** YOUR GOAL **
Restate, word for word, each entry that follows, but skip its pictures.

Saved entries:
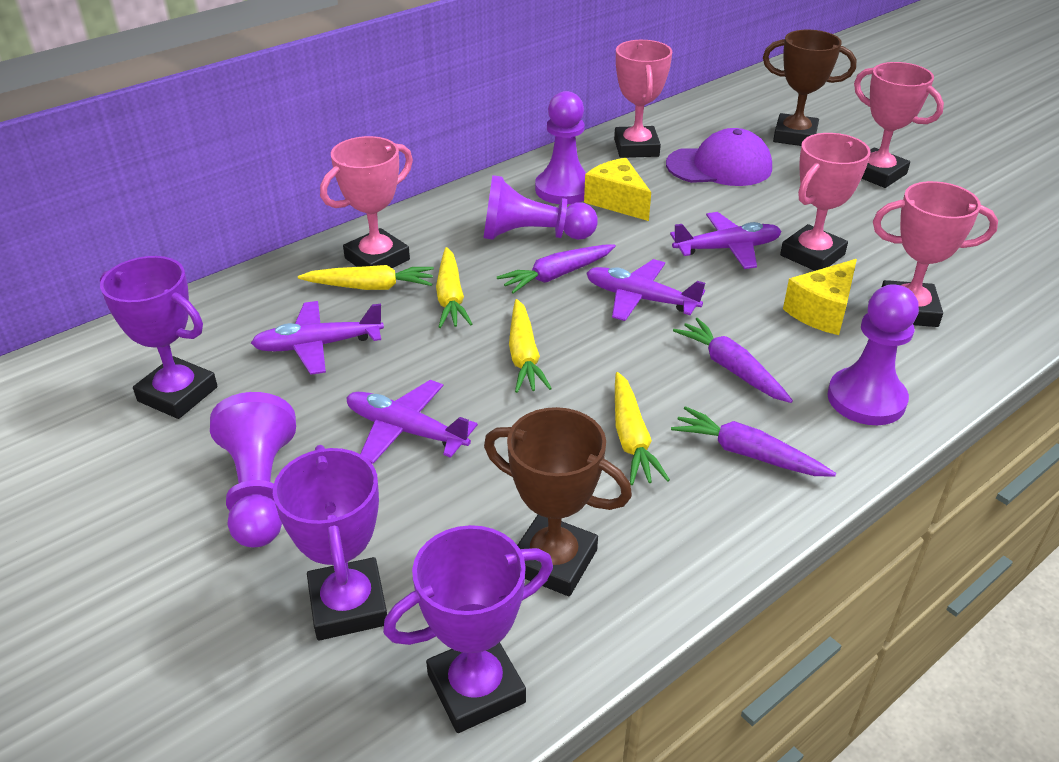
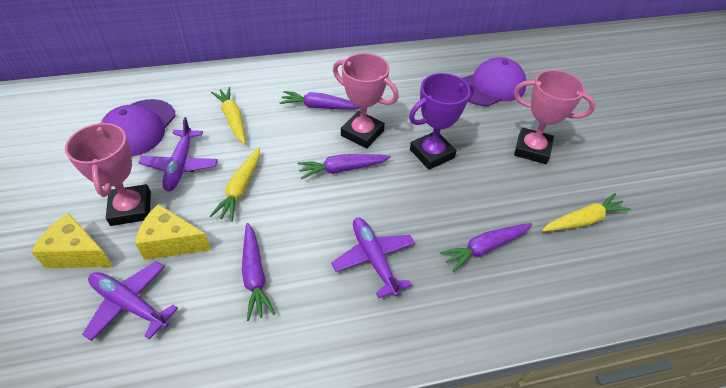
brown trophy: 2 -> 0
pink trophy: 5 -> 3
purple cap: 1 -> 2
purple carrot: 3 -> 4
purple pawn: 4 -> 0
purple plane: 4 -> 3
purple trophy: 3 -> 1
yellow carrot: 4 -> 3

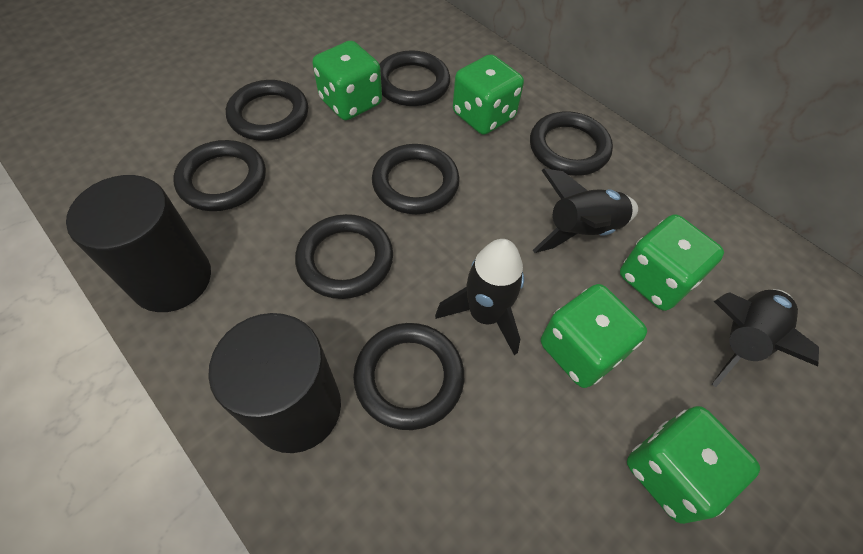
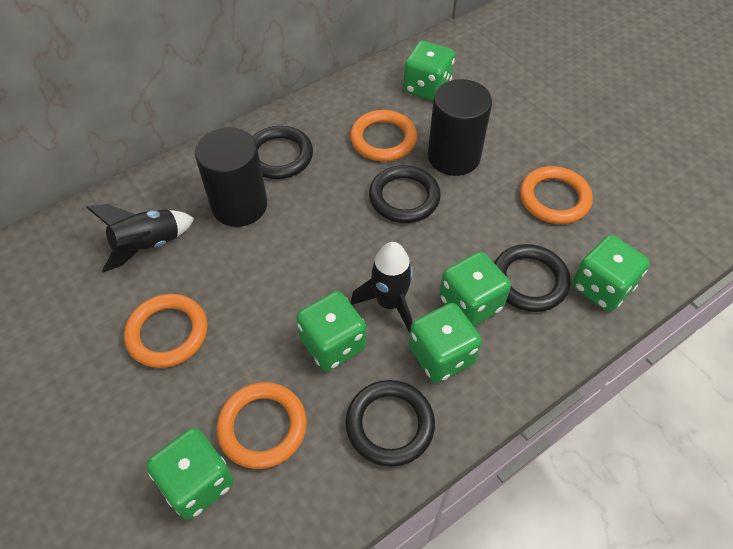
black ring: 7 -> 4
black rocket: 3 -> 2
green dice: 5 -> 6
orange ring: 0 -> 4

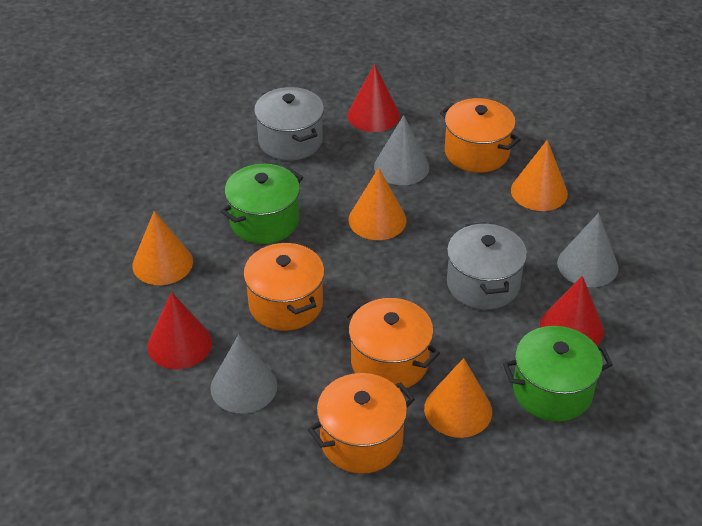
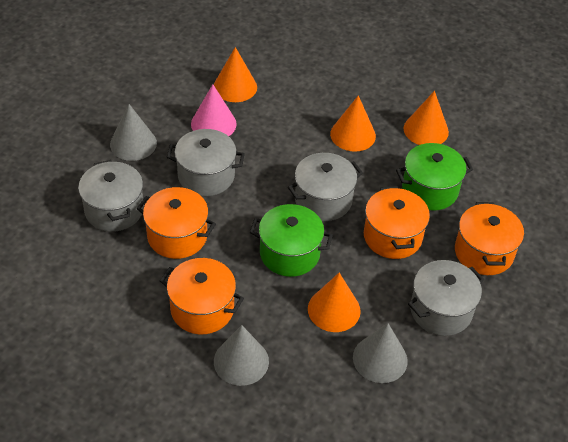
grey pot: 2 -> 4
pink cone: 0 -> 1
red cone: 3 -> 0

** REPLY **
brown trophy: 2 -> 0
pink trophy: 5 -> 3
purple cap: 1 -> 2
purple carrot: 3 -> 4
purple pawn: 4 -> 0
purple plane: 4 -> 3
purple trophy: 3 -> 1
yellow carrot: 4 -> 3

black ring: 7 -> 4
black rocket: 3 -> 2
green dice: 5 -> 6
orange ring: 0 -> 4

grey pot: 2 -> 4
pink cone: 0 -> 1
red cone: 3 -> 0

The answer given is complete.